Object matching data
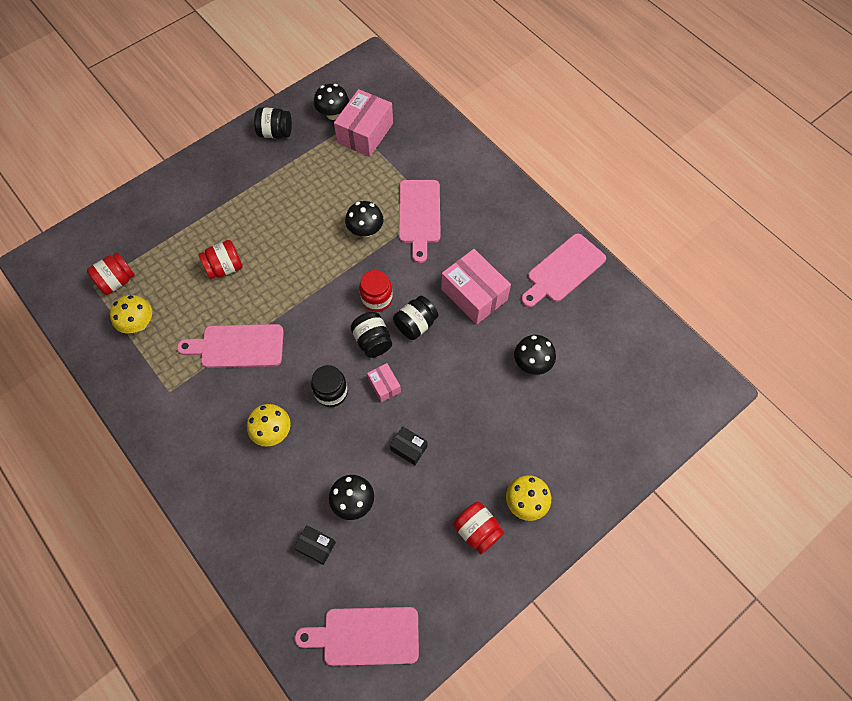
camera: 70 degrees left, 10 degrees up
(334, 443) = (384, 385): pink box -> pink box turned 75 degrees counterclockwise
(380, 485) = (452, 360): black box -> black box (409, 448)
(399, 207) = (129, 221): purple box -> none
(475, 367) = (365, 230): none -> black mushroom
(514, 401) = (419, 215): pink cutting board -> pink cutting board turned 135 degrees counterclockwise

> **Assigned task**
Repeat the records above exactly. No pictures go into the repeat.

> **Result**
camera: 70 degrees left, 10 degrees up
(334, 443) = (384, 385): pink box -> pink box turned 75 degrees counterclockwise
(380, 485) = (452, 360): black box -> black box (409, 448)
(399, 207) = (129, 221): purple box -> none
(475, 367) = (365, 230): none -> black mushroom
(514, 401) = (419, 215): pink cutting board -> pink cutting board turned 135 degrees counterclockwise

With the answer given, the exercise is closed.